* _Data under study_
*** Begin section ***

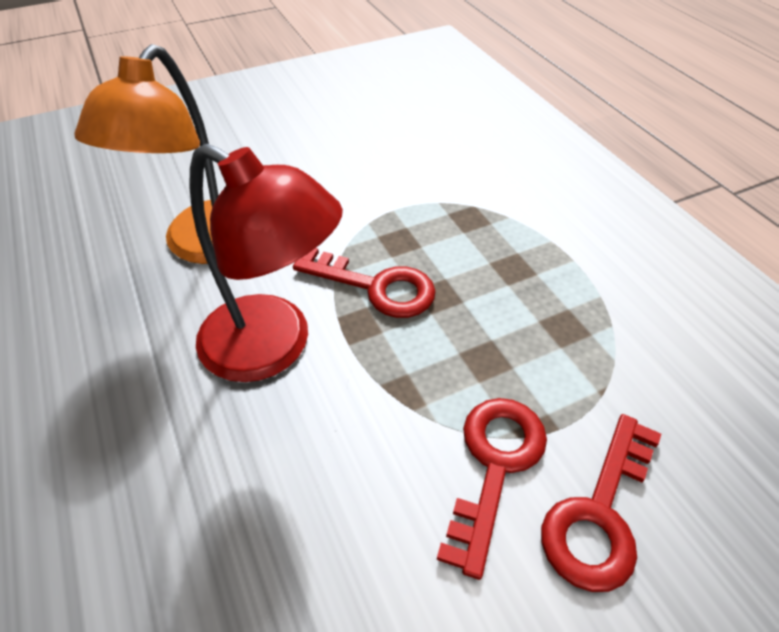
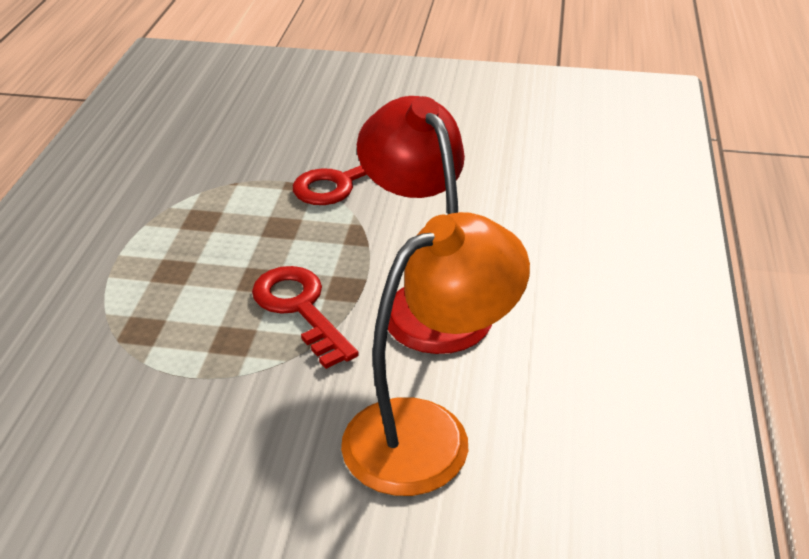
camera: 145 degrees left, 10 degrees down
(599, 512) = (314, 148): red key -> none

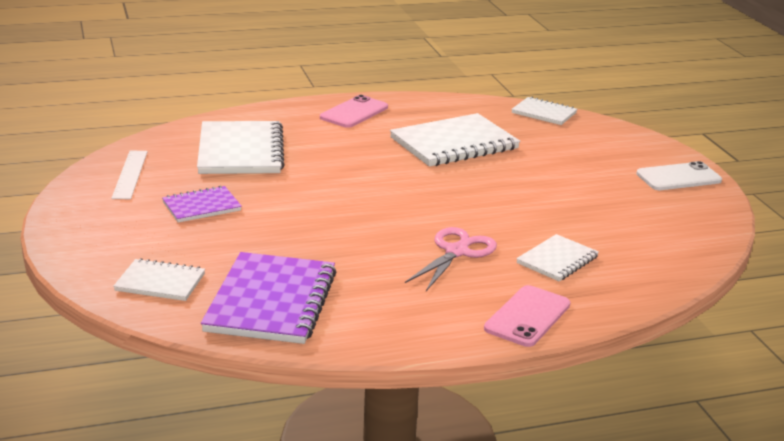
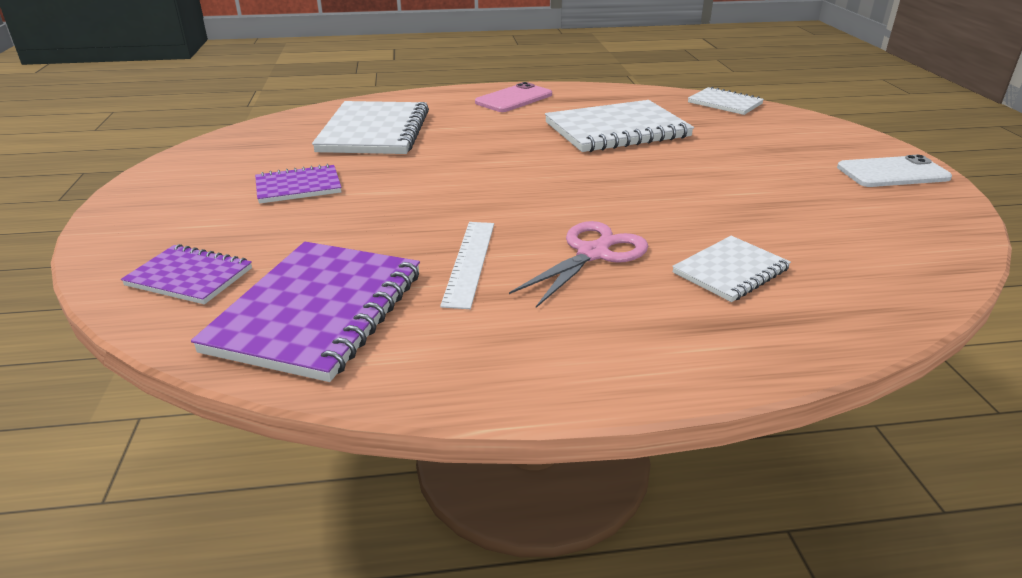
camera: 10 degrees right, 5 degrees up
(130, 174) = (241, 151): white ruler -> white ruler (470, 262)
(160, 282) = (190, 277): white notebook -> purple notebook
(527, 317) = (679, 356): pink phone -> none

*** End section ***
*** Begin section ***

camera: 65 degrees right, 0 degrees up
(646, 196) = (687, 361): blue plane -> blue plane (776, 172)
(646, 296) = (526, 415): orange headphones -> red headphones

*** End section ***
*** Begin section ***

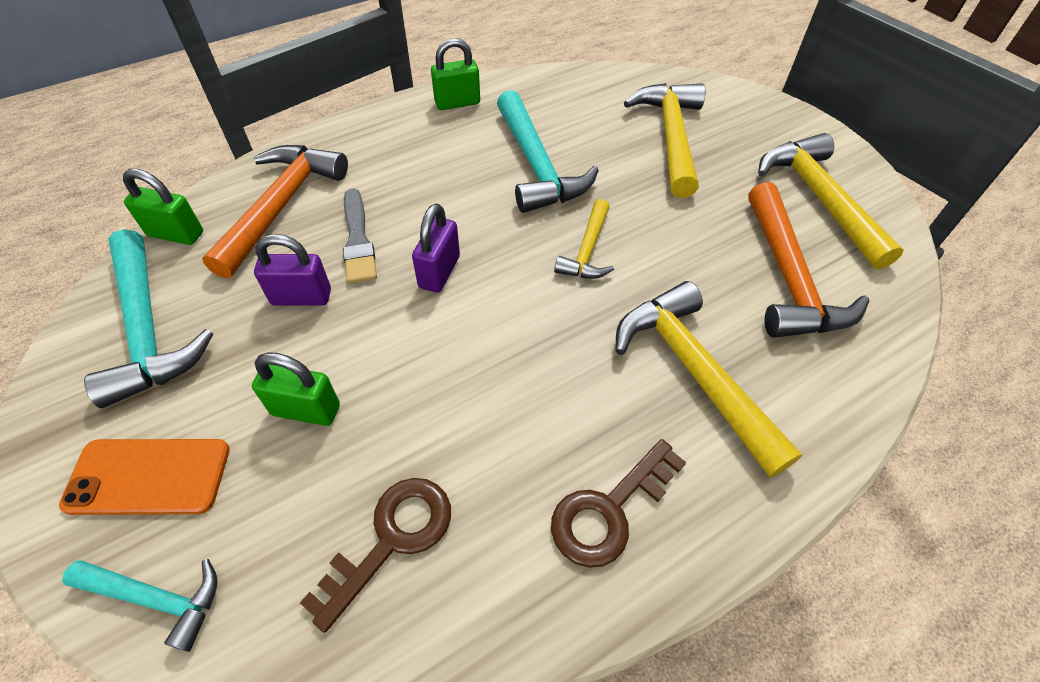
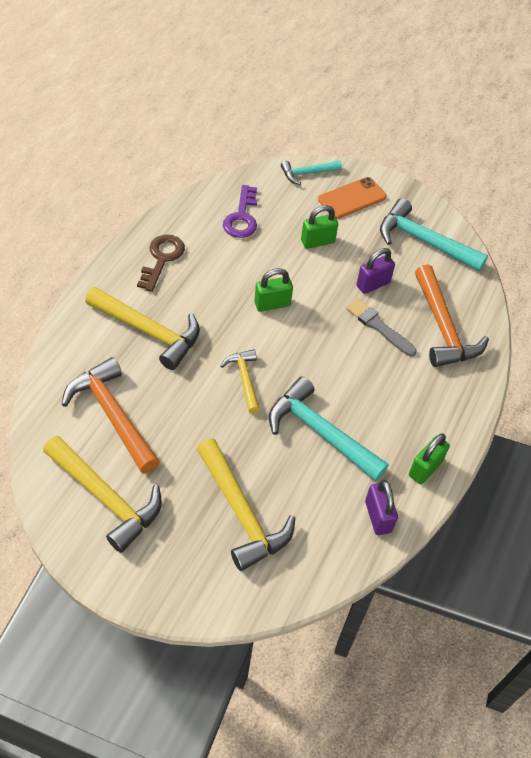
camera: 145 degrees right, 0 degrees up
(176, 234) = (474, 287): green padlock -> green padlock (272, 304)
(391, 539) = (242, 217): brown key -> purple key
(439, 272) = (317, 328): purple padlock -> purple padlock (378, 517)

*** End section ***

* _What you are asked to do_
Find the lines in the records that contain the word "purple", then copy every one of them.

* _Written response_
(160, 282) = (190, 277): white notebook -> purple notebook
(391, 539) = (242, 217): brown key -> purple key
(439, 272) = (317, 328): purple padlock -> purple padlock (378, 517)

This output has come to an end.